PROBLEM STATEMENT - When you copy the records, keep every word exact and leave the pictures out.

SOURCE DATA -

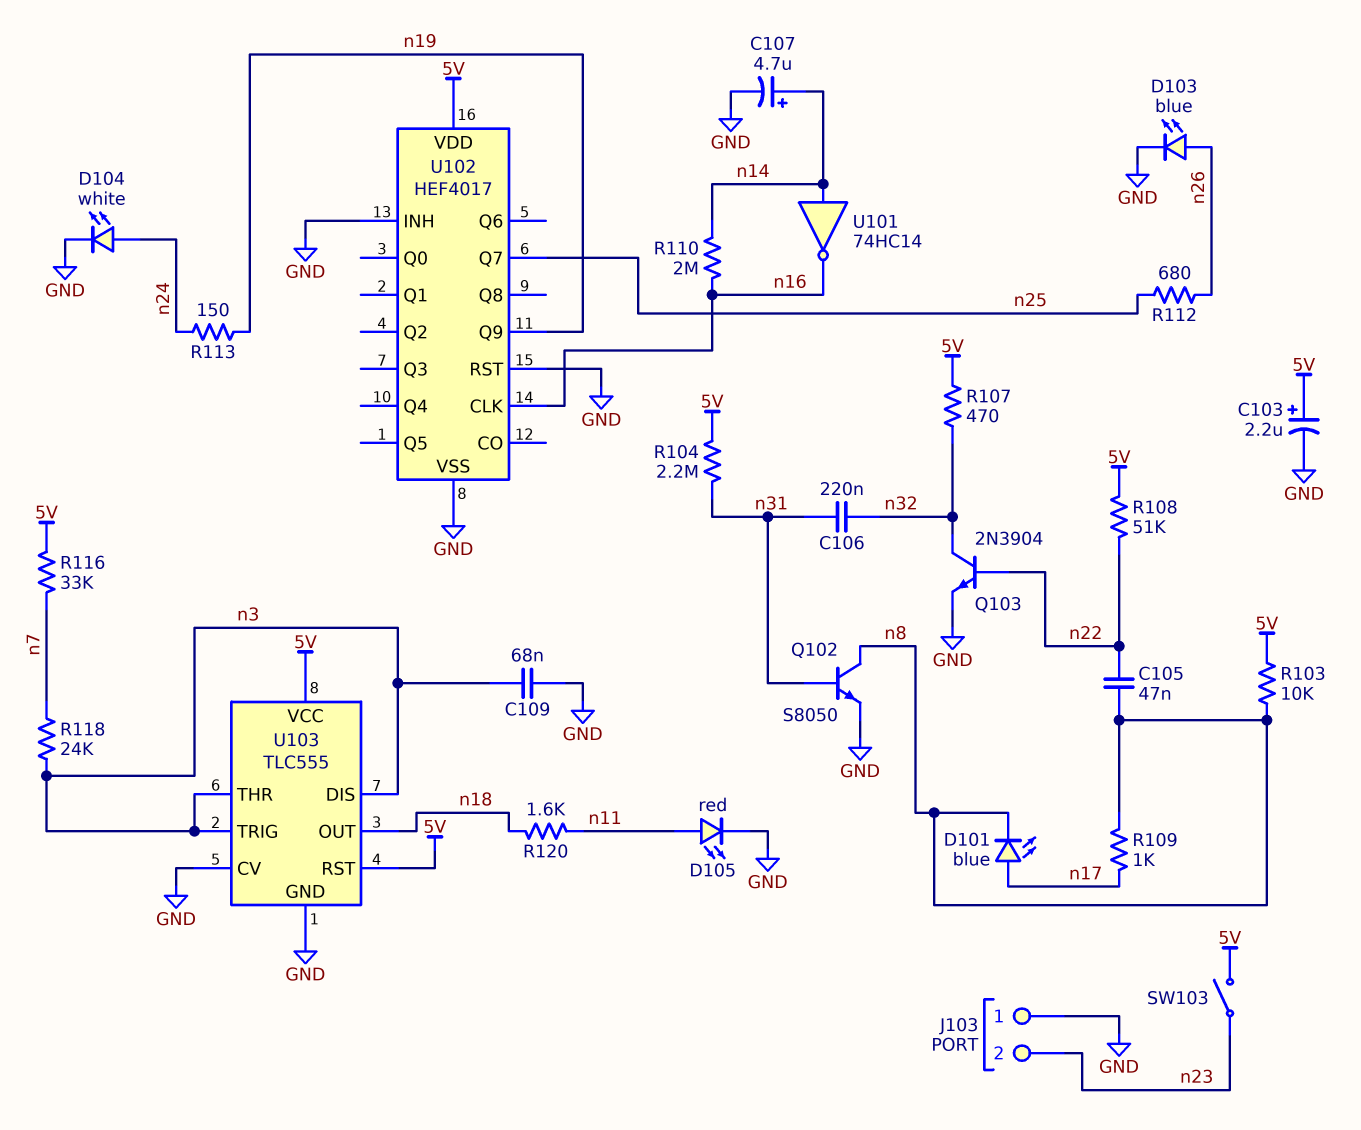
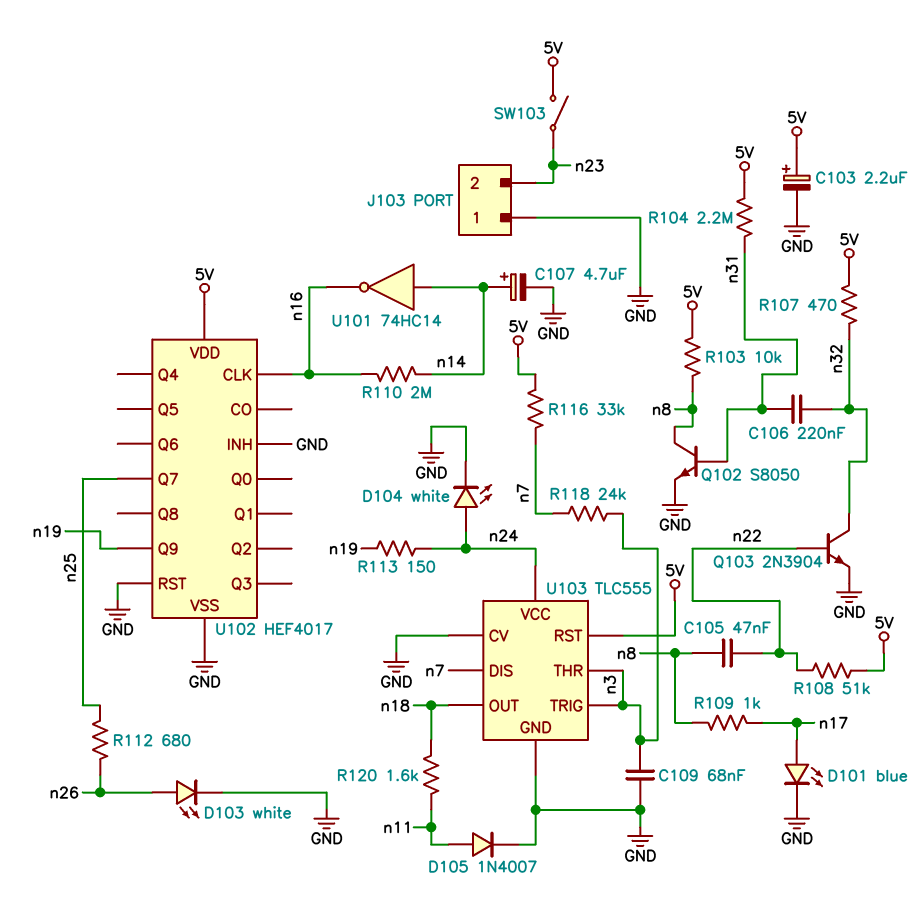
D101: LED blue (A n17, K n8) -> LED blue (A n17, K GND)
D103: LED blue (A n26, K GND) -> LED white (A n26, K GND)
D105: LED red (A n11, K GND) -> diode 1N4007 (A n11, K GND)
U103 pin DIS: n3 -> n7
U103 pin VCC: 5V -> n24

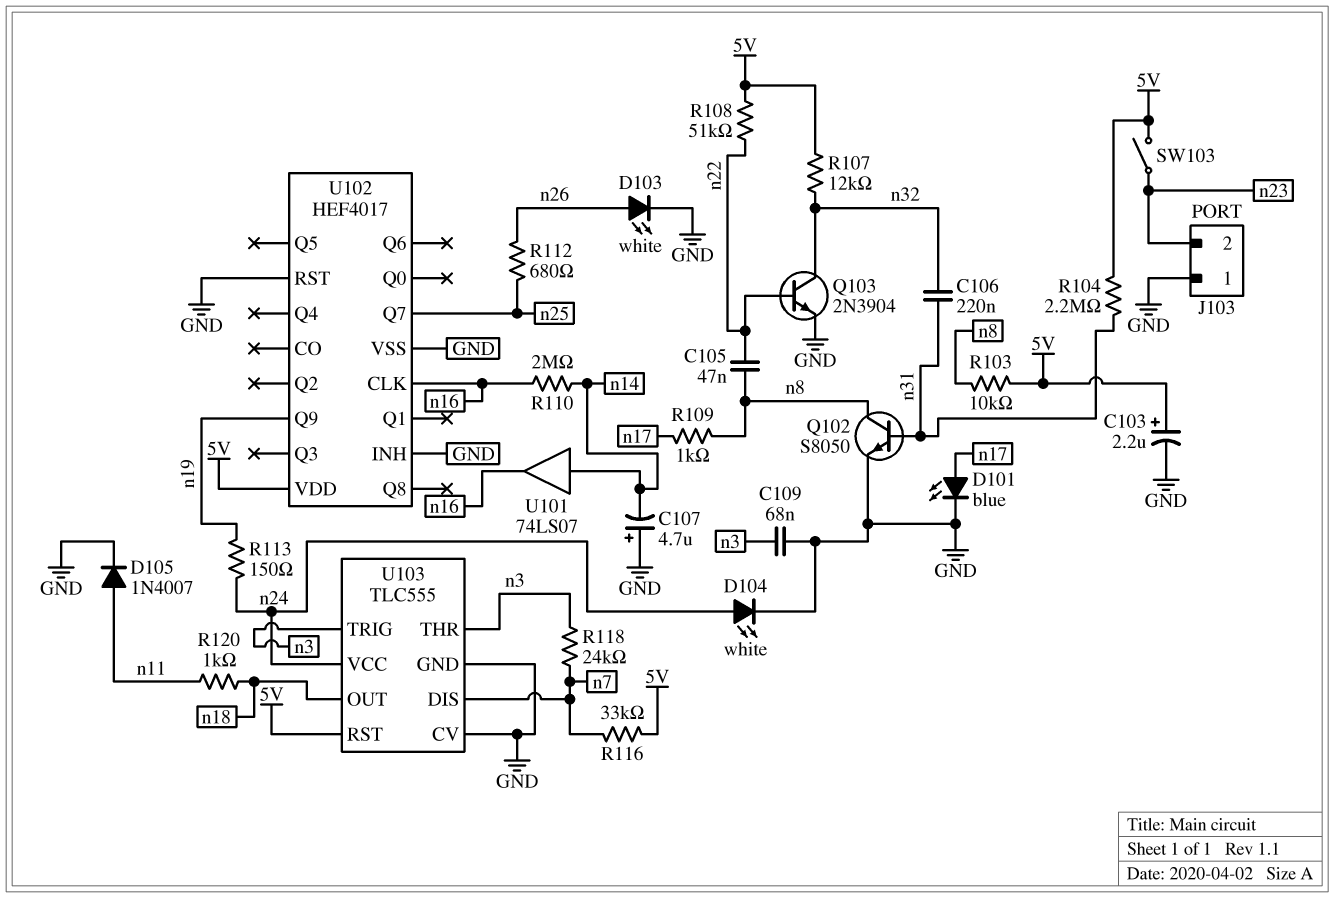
C107: 4.7uF (plus n14, minus GND) -> 4.7uF (plus GND, minus n14)
R107: 470 (5V, n32) -> 12k (5V, n32)
R120: 1.6k (n11, n18) -> 1k (n11, n18)
U101: NOT 74HC14 (in n14, out n16) -> buffer 74LS07 (in n14, out n16)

RESPONSE BELOW -
D101: LED blue (A n17, K n8) -> LED blue (A n17, K GND)
D103: LED blue (A n26, K GND) -> LED white (A n26, K GND)
D105: LED red (A n11, K GND) -> diode 1N4007 (A n11, K GND)
U103 pin DIS: n3 -> n7
U103 pin VCC: 5V -> n24

C107: 4.7uF (plus n14, minus GND) -> 4.7uF (plus GND, minus n14)
R107: 470 (5V, n32) -> 12k (5V, n32)
R120: 1.6k (n11, n18) -> 1k (n11, n18)
U101: NOT 74HC14 (in n14, out n16) -> buffer 74LS07 (in n14, out n16)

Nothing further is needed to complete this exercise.